EXERCISE DESCRIPTION: What lines below contain the string "plate"? List them all.

RECORDS SHOWN:
────────────────────────────────────────

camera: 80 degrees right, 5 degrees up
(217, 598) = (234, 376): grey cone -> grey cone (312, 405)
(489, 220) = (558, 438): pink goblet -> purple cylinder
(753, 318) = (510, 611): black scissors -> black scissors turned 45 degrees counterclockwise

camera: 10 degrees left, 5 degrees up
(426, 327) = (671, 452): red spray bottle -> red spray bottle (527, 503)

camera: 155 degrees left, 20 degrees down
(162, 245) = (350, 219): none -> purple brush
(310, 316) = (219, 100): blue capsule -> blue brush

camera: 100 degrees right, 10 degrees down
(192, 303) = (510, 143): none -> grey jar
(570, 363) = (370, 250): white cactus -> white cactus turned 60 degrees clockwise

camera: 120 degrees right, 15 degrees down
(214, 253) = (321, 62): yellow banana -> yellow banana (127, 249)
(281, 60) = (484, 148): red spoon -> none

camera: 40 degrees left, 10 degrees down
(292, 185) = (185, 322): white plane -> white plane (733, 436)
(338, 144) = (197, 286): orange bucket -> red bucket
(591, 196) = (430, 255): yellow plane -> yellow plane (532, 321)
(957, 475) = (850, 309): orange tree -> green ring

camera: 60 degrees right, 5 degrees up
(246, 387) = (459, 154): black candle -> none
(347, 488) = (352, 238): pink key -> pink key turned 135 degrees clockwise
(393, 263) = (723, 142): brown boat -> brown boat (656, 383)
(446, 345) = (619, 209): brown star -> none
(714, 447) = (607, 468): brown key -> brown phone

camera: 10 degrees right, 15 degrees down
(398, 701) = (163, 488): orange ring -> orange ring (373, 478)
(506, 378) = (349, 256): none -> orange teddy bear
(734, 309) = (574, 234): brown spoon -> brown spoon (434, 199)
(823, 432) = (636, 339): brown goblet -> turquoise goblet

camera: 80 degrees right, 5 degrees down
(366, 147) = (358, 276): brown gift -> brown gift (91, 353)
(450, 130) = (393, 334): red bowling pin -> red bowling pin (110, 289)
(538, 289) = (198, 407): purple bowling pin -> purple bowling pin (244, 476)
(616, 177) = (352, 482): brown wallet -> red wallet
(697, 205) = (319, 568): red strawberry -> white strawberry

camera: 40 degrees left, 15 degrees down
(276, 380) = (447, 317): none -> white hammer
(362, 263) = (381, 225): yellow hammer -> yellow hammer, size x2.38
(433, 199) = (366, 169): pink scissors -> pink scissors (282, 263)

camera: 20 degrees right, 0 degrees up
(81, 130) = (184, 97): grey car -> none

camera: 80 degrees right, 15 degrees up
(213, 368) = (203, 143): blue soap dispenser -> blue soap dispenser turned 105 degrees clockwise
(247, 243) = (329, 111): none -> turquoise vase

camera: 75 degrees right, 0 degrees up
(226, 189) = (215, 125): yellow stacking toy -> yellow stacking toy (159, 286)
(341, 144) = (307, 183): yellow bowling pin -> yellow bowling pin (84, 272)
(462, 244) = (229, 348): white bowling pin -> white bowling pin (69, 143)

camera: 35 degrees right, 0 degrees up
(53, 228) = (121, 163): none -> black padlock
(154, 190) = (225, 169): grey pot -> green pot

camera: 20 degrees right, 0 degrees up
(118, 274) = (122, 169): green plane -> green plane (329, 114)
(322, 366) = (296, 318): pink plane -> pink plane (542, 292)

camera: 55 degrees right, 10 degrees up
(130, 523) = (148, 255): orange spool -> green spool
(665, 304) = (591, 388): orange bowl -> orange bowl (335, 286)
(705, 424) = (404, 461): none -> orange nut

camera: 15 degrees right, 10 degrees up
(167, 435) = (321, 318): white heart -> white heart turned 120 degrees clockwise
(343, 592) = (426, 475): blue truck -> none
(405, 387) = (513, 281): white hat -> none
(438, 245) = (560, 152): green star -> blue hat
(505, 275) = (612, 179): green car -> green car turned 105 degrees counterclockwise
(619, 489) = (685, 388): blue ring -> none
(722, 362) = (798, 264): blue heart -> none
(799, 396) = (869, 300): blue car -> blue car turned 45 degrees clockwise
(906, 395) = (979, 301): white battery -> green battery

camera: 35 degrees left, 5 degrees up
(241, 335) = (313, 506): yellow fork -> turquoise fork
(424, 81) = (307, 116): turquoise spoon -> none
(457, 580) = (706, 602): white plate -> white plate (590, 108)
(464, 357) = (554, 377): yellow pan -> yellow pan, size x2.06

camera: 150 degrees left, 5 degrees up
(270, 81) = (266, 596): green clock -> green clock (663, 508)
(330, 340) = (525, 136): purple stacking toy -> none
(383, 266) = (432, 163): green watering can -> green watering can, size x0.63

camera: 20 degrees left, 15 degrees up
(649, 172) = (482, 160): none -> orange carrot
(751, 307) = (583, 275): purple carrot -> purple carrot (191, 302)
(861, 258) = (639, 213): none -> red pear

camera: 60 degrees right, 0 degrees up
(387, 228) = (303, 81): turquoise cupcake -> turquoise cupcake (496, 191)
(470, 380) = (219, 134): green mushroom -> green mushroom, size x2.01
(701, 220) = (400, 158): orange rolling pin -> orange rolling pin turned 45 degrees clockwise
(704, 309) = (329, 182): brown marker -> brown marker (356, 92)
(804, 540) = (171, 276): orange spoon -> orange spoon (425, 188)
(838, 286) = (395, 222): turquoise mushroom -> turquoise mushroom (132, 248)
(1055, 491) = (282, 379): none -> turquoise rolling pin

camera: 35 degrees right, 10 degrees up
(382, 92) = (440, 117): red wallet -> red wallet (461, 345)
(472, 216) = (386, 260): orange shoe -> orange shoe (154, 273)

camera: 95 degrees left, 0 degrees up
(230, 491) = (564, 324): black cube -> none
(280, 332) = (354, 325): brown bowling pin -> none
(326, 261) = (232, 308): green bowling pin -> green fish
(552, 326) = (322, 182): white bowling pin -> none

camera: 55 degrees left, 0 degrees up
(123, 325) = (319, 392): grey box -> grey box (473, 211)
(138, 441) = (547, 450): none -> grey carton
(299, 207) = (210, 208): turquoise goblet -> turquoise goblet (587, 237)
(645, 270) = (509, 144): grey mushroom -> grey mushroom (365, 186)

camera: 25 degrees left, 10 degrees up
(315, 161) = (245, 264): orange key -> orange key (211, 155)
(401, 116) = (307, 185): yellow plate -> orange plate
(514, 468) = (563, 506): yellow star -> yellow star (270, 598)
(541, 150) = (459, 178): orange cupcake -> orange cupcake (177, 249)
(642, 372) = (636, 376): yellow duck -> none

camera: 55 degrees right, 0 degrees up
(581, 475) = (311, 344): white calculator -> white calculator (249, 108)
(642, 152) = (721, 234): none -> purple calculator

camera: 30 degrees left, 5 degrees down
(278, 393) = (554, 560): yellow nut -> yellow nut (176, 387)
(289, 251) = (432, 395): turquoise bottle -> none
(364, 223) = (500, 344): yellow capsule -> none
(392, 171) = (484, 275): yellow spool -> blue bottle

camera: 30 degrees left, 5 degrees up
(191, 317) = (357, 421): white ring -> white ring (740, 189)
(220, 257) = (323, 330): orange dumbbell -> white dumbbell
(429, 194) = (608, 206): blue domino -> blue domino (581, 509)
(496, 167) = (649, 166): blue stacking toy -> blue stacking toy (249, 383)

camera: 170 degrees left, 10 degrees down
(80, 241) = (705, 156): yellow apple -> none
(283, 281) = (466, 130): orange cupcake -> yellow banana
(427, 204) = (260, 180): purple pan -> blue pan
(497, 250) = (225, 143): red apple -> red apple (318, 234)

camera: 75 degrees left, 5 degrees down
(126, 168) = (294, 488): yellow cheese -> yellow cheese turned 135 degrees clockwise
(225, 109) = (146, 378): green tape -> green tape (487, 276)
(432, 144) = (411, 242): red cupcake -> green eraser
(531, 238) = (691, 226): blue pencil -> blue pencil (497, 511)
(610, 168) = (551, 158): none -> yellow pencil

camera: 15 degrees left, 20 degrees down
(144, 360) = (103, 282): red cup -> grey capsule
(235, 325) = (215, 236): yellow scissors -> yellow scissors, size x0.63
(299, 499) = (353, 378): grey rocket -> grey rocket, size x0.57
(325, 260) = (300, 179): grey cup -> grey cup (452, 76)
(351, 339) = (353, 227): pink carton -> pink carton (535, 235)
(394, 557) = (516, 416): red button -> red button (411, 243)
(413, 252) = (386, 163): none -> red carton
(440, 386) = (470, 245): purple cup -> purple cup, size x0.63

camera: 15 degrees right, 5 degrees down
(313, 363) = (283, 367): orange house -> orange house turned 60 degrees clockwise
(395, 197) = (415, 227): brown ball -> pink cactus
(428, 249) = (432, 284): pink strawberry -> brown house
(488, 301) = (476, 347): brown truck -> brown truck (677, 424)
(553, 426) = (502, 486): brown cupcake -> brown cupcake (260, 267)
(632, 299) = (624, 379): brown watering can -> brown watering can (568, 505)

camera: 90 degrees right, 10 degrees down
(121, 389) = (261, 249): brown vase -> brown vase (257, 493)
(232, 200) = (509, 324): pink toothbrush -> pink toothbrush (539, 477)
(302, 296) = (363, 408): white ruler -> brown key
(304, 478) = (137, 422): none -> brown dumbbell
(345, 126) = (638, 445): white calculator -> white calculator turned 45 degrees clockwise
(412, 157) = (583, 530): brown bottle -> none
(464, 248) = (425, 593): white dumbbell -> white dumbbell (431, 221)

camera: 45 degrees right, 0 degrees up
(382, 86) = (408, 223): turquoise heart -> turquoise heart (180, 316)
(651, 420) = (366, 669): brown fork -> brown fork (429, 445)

────────────────────────────────────────

WRITTEN ANSWER:
(457, 580) = (706, 602): white plate -> white plate (590, 108)
(401, 116) = (307, 185): yellow plate -> orange plate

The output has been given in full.